> Your objective: Below are some records. Output the lines from the first one through the line that holds "straightedge/turquoise 607, 229", exactly as written, with no pictures.

Data in this exercise Start Marker

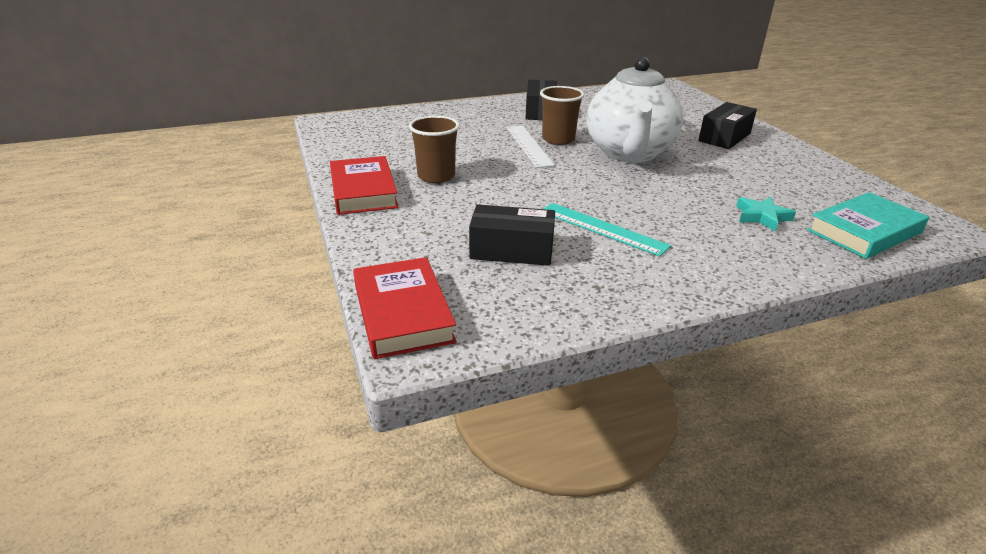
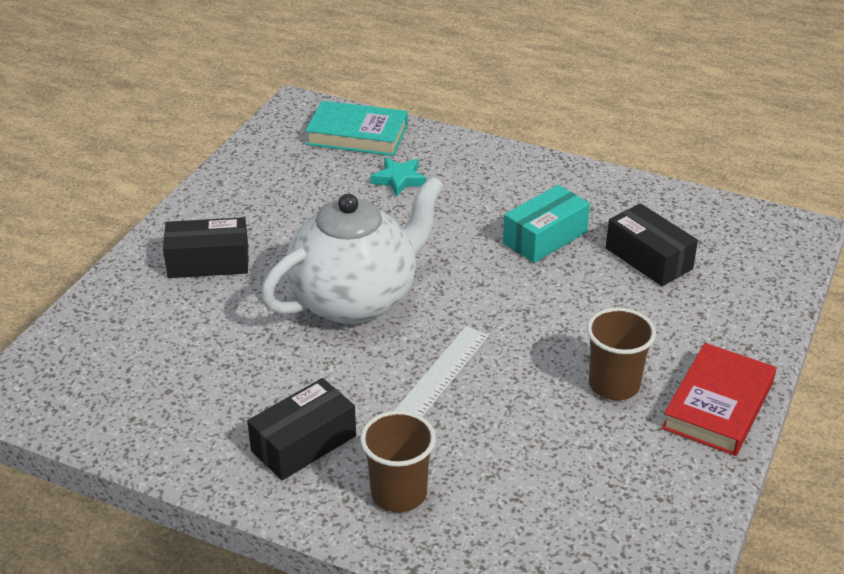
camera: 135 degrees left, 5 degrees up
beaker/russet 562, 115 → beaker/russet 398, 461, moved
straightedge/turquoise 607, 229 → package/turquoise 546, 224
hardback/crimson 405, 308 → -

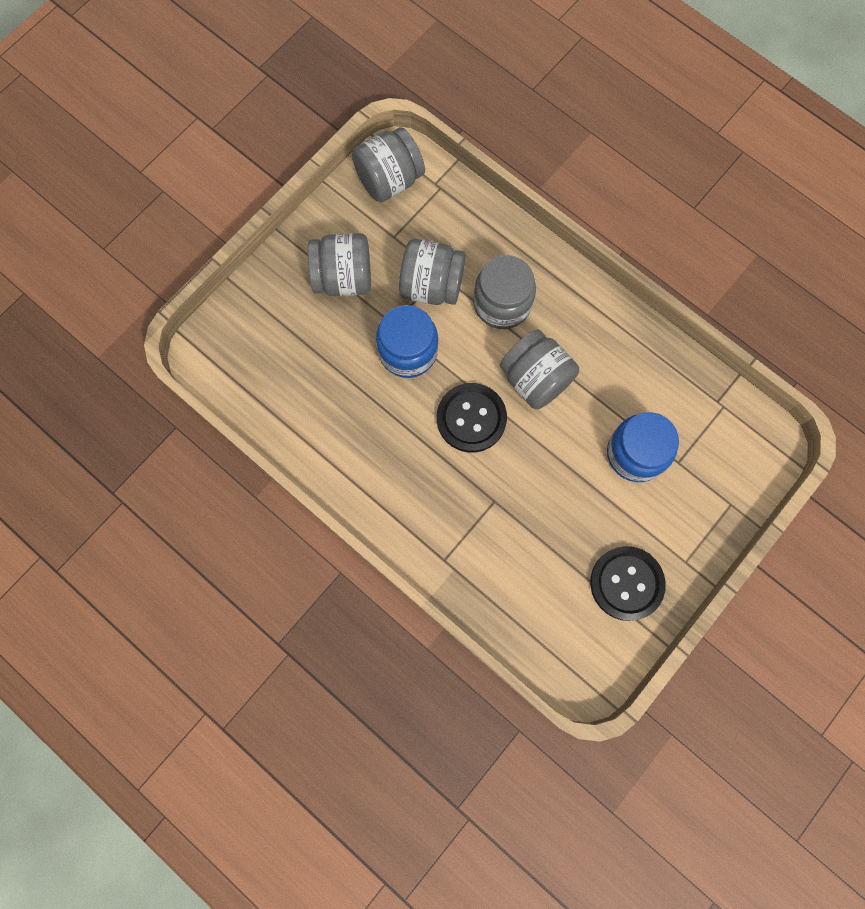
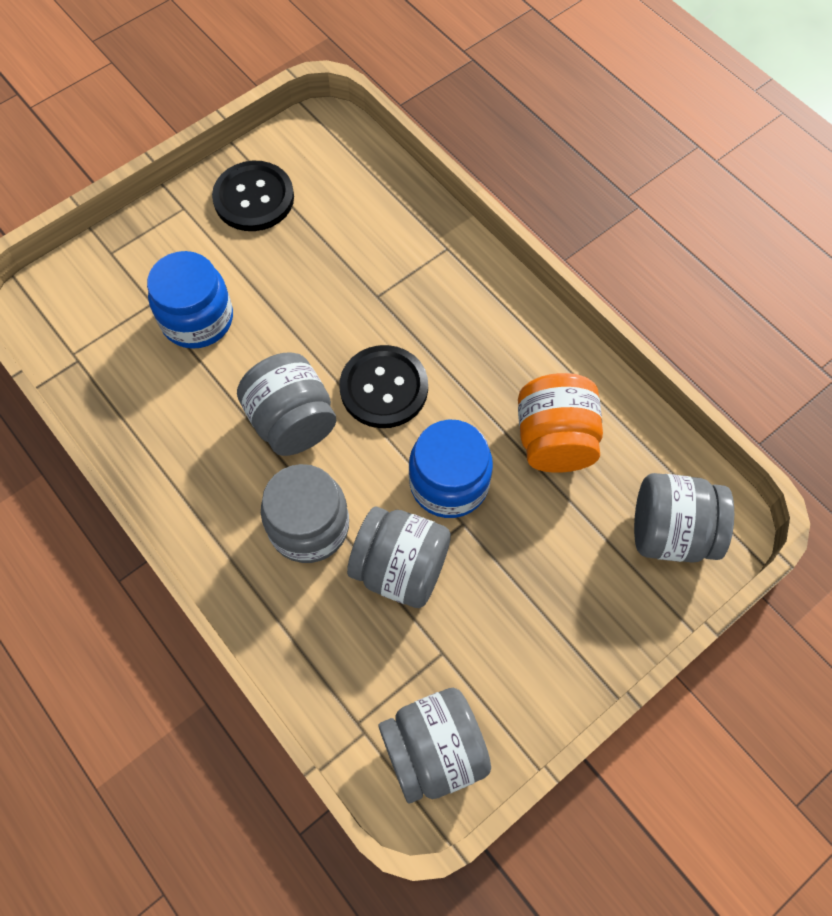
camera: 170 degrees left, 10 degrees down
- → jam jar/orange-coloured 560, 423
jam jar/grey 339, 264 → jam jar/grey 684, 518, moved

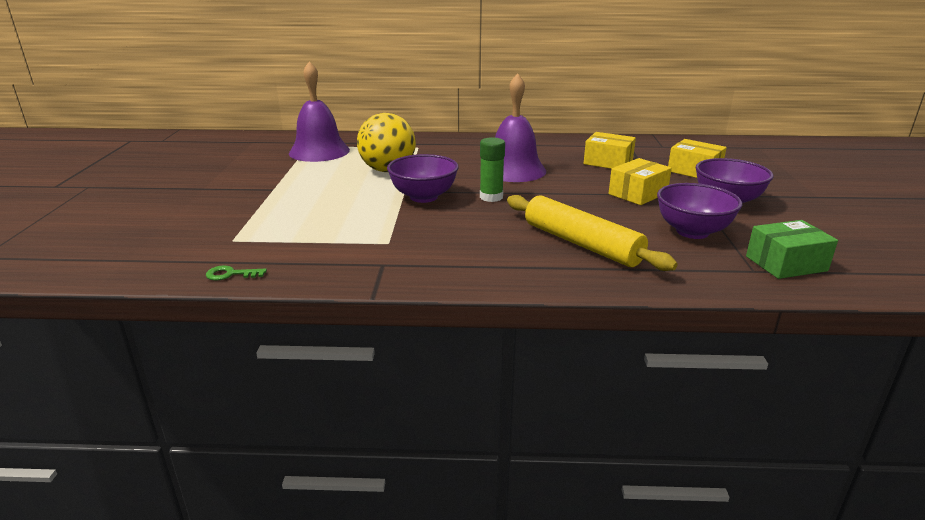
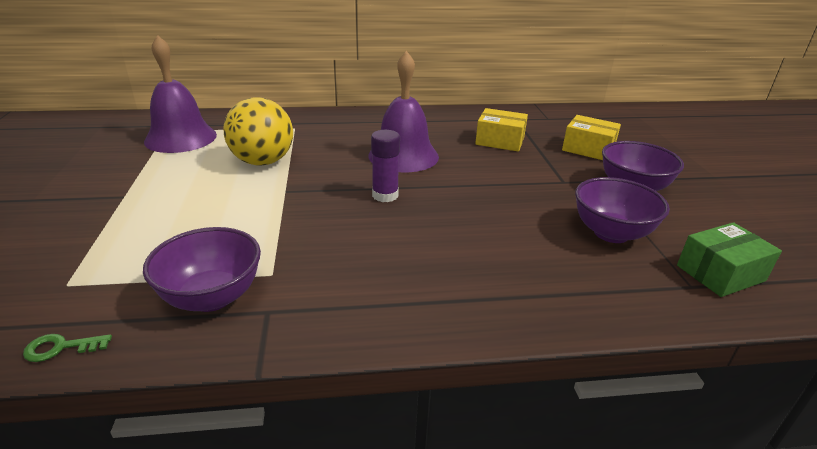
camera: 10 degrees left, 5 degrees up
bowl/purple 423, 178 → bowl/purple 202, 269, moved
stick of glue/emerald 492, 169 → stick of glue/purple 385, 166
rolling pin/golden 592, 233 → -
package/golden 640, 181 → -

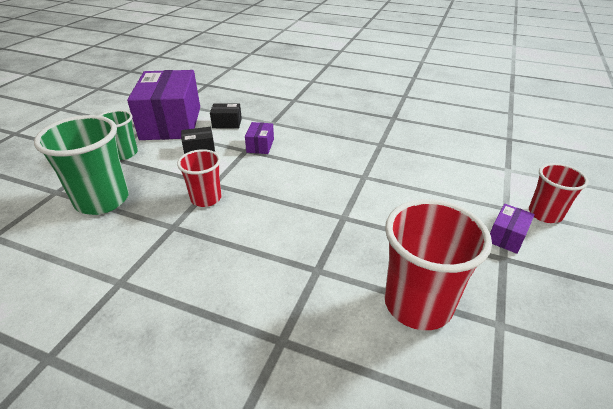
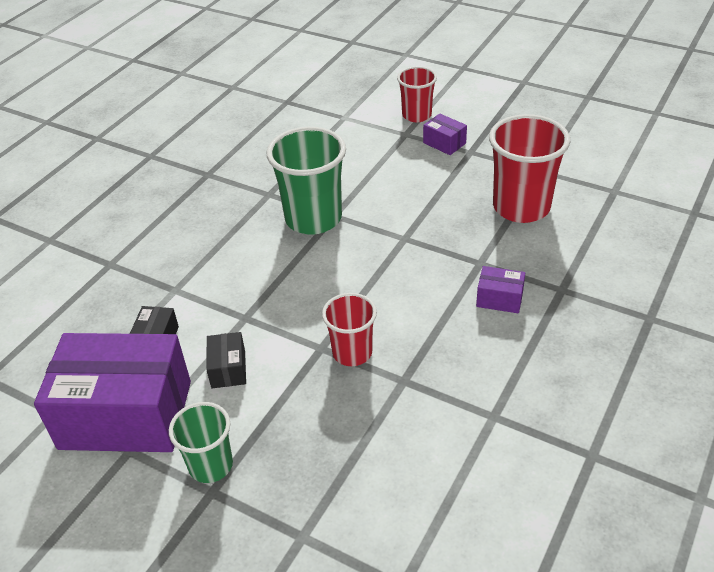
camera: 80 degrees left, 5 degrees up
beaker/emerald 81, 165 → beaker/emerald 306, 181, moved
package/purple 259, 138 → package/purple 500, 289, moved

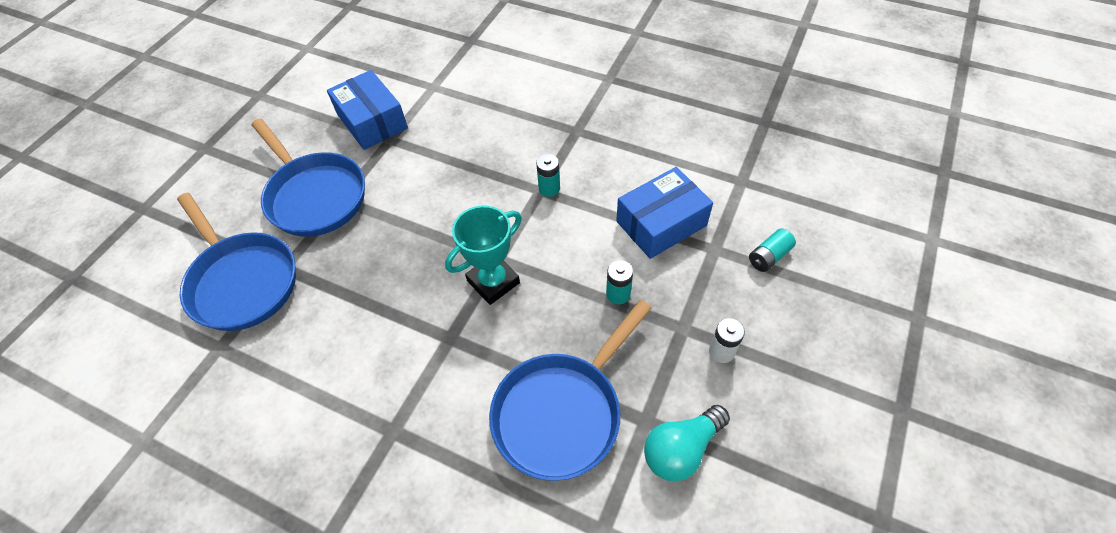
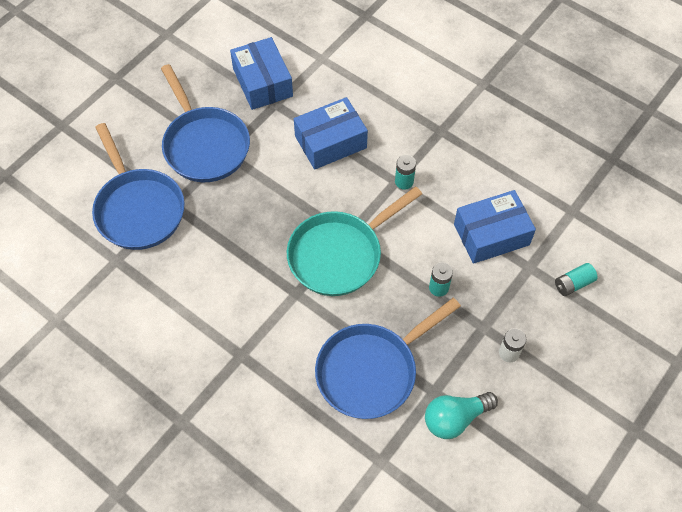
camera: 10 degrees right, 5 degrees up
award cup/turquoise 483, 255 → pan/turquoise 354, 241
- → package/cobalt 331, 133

Data in this exercise End Marker

> Answer to this problem:
camera: 135 degrees left, 5 degrees up
beaker/russet 562, 115 → beaker/russet 398, 461, moved
straightedge/turquoise 607, 229 → package/turquoise 546, 224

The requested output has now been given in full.